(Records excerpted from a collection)
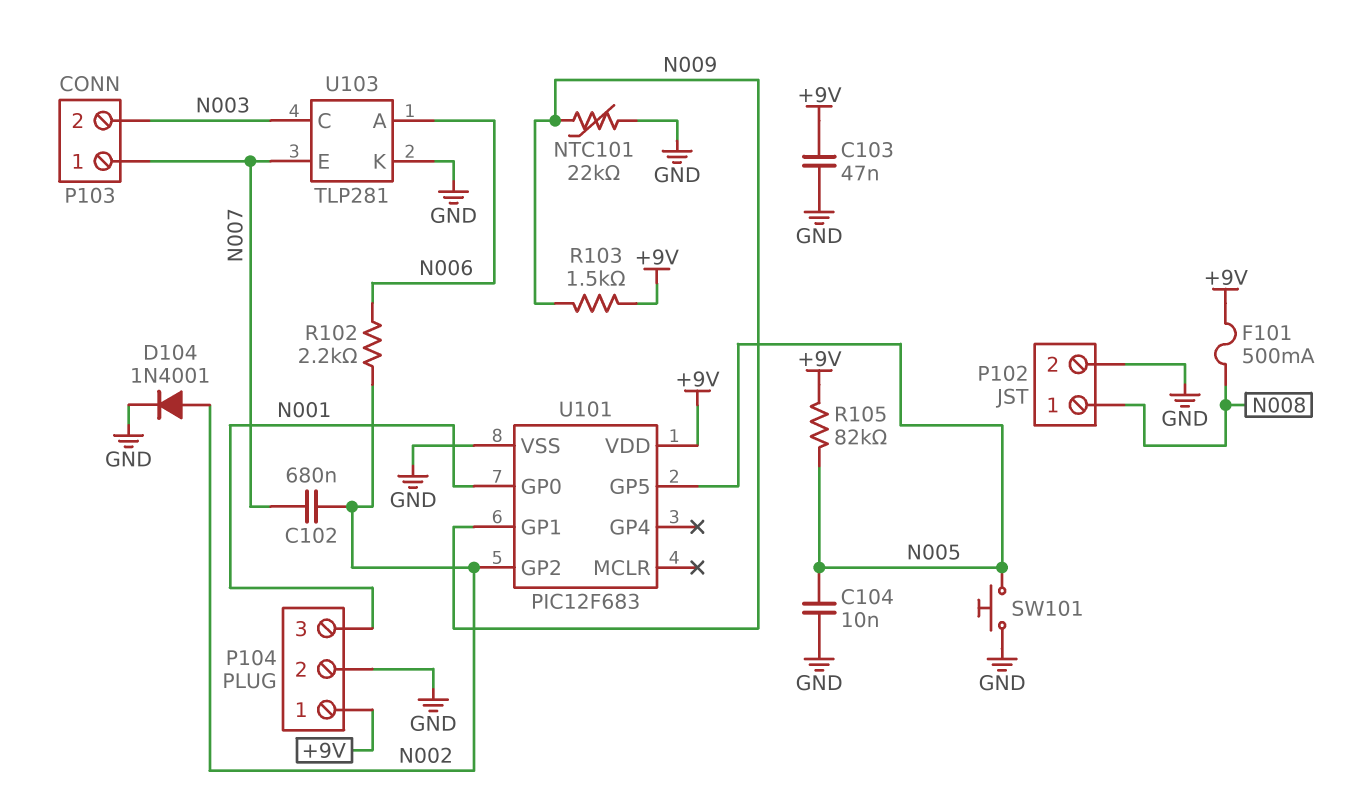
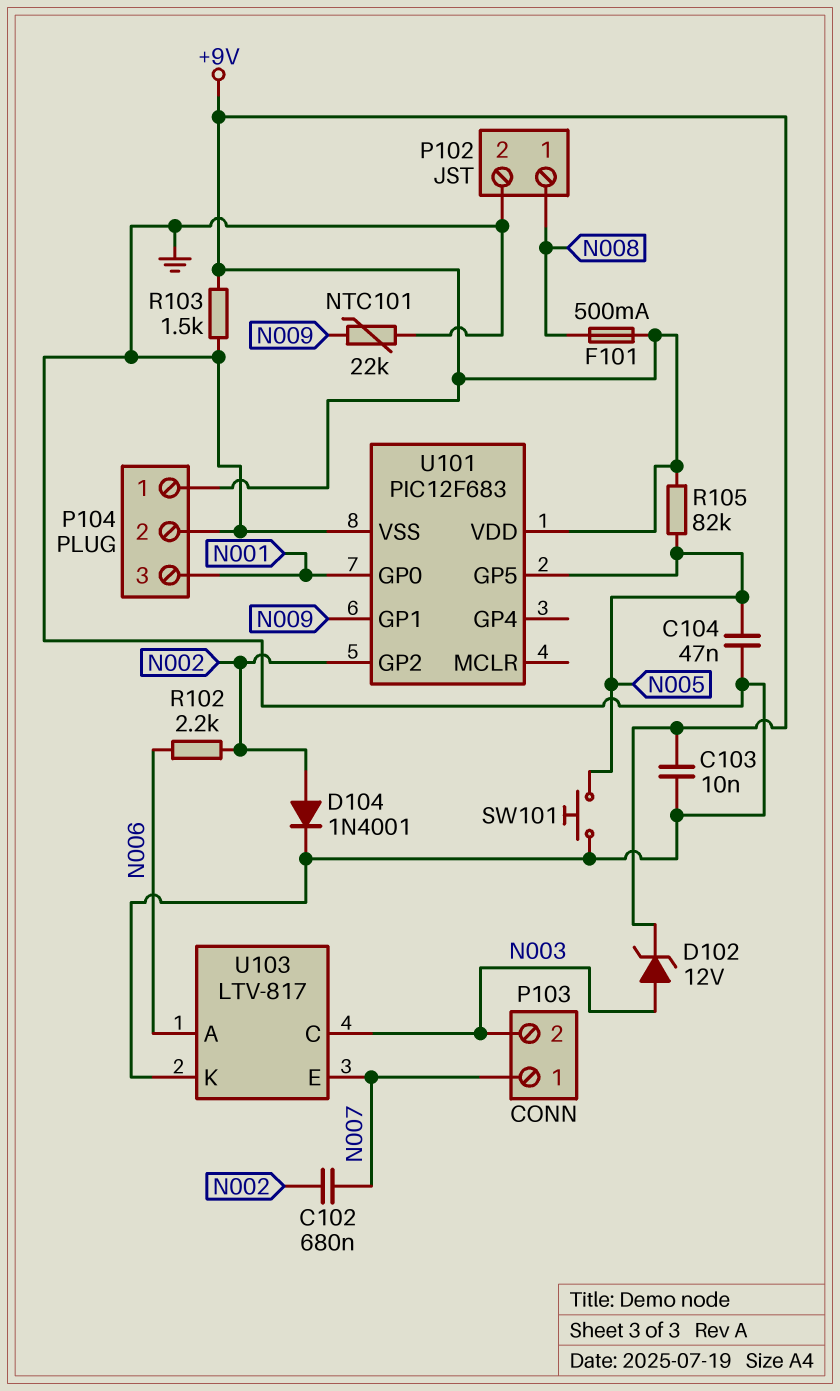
C103: 47nF (+9V, GND) -> 10nF (+9V, GND)
C104: 10nF (GND, N005) -> 47nF (GND, N005)
D102: none -> zener 12V (A N003, K +9V)
R103: 1.5k (+9V, N009) -> 1.5k (+9V, GND)
U103: TLP281 -> LTV-817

| Requirement |
Please give the data again in full, exactly as written, but without any images.

| Response area |
C103: 47nF (+9V, GND) -> 10nF (+9V, GND)
C104: 10nF (GND, N005) -> 47nF (GND, N005)
D102: none -> zener 12V (A N003, K +9V)
R103: 1.5k (+9V, N009) -> 1.5k (+9V, GND)
U103: TLP281 -> LTV-817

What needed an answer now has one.